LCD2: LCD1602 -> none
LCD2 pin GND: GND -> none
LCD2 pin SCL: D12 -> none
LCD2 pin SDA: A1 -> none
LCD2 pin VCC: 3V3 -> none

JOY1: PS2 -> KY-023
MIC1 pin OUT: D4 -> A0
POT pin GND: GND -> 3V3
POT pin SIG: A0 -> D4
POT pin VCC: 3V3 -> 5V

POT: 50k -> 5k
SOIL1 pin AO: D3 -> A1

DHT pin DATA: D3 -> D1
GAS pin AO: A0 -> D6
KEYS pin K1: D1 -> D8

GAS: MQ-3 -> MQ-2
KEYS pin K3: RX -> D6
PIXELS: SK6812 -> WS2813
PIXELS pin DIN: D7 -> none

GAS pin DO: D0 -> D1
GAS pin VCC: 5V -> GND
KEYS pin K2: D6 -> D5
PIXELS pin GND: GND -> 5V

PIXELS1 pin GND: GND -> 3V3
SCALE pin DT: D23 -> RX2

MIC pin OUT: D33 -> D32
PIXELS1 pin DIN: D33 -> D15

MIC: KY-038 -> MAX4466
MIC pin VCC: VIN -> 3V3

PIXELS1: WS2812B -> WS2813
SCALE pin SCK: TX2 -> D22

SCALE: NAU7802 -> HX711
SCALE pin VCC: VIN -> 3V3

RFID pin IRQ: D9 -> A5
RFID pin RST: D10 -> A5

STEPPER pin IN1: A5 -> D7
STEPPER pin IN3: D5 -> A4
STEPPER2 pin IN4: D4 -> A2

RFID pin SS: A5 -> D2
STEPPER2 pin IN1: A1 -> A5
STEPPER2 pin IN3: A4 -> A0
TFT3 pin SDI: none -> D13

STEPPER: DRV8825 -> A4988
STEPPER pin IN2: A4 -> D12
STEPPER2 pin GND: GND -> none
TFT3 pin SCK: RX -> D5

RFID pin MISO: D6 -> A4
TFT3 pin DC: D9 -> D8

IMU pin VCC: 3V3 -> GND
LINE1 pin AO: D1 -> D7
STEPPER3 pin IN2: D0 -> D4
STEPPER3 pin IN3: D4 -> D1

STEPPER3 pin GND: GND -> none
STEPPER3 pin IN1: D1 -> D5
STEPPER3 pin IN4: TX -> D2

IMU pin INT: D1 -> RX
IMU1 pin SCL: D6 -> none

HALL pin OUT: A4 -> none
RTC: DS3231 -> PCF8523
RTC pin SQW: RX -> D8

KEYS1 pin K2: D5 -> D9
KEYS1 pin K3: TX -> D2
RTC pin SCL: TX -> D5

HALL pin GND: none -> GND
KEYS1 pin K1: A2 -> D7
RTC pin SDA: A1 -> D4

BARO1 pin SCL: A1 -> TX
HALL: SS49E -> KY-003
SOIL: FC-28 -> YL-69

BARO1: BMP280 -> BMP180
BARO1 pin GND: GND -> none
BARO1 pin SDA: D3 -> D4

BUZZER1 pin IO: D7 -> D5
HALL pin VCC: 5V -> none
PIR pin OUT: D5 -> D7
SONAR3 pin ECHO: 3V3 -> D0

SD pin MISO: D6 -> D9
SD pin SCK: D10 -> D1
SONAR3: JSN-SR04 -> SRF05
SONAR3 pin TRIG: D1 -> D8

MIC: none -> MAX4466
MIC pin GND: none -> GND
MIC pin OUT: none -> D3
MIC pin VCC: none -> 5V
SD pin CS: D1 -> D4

__Problem description__
Please output the listing in full, exactly as it was given above.

__Task output__
LCD2: LCD1602 -> none
LCD2 pin GND: GND -> none
LCD2 pin SCL: D12 -> none
LCD2 pin SDA: A1 -> none
LCD2 pin VCC: 3V3 -> none

JOY1: PS2 -> KY-023
MIC1 pin OUT: D4 -> A0
POT pin GND: GND -> 3V3
POT pin SIG: A0 -> D4
POT pin VCC: 3V3 -> 5V

POT: 50k -> 5k
SOIL1 pin AO: D3 -> A1

DHT pin DATA: D3 -> D1
GAS pin AO: A0 -> D6
KEYS pin K1: D1 -> D8

GAS: MQ-3 -> MQ-2
KEYS pin K3: RX -> D6
PIXELS: SK6812 -> WS2813
PIXELS pin DIN: D7 -> none

GAS pin DO: D0 -> D1
GAS pin VCC: 5V -> GND
KEYS pin K2: D6 -> D5
PIXELS pin GND: GND -> 5V

PIXELS1 pin GND: GND -> 3V3
SCALE pin DT: D23 -> RX2

MIC pin OUT: D33 -> D32
PIXELS1 pin DIN: D33 -> D15

MIC: KY-038 -> MAX4466
MIC pin VCC: VIN -> 3V3

PIXELS1: WS2812B -> WS2813
SCALE pin SCK: TX2 -> D22

SCALE: NAU7802 -> HX711
SCALE pin VCC: VIN -> 3V3

RFID pin IRQ: D9 -> A5
RFID pin RST: D10 -> A5

STEPPER pin IN1: A5 -> D7
STEPPER pin IN3: D5 -> A4
STEPPER2 pin IN4: D4 -> A2

RFID pin SS: A5 -> D2
STEPPER2 pin IN1: A1 -> A5
STEPPER2 pin IN3: A4 -> A0
TFT3 pin SDI: none -> D13

STEPPER: DRV8825 -> A4988
STEPPER pin IN2: A4 -> D12
STEPPER2 pin GND: GND -> none
TFT3 pin SCK: RX -> D5

RFID pin MISO: D6 -> A4
TFT3 pin DC: D9 -> D8

IMU pin VCC: 3V3 -> GND
LINE1 pin AO: D1 -> D7
STEPPER3 pin IN2: D0 -> D4
STEPPER3 pin IN3: D4 -> D1

STEPPER3 pin GND: GND -> none
STEPPER3 pin IN1: D1 -> D5
STEPPER3 pin IN4: TX -> D2

IMU pin INT: D1 -> RX
IMU1 pin SCL: D6 -> none

HALL pin OUT: A4 -> none
RTC: DS3231 -> PCF8523
RTC pin SQW: RX -> D8

KEYS1 pin K2: D5 -> D9
KEYS1 pin K3: TX -> D2
RTC pin SCL: TX -> D5

HALL pin GND: none -> GND
KEYS1 pin K1: A2 -> D7
RTC pin SDA: A1 -> D4

BARO1 pin SCL: A1 -> TX
HALL: SS49E -> KY-003
SOIL: FC-28 -> YL-69

BARO1: BMP280 -> BMP180
BARO1 pin GND: GND -> none
BARO1 pin SDA: D3 -> D4

BUZZER1 pin IO: D7 -> D5
HALL pin VCC: 5V -> none
PIR pin OUT: D5 -> D7
SONAR3 pin ECHO: 3V3 -> D0

SD pin MISO: D6 -> D9
SD pin SCK: D10 -> D1
SONAR3: JSN-SR04 -> SRF05
SONAR3 pin TRIG: D1 -> D8

MIC: none -> MAX4466
MIC pin GND: none -> GND
MIC pin OUT: none -> D3
MIC pin VCC: none -> 5V
SD pin CS: D1 -> D4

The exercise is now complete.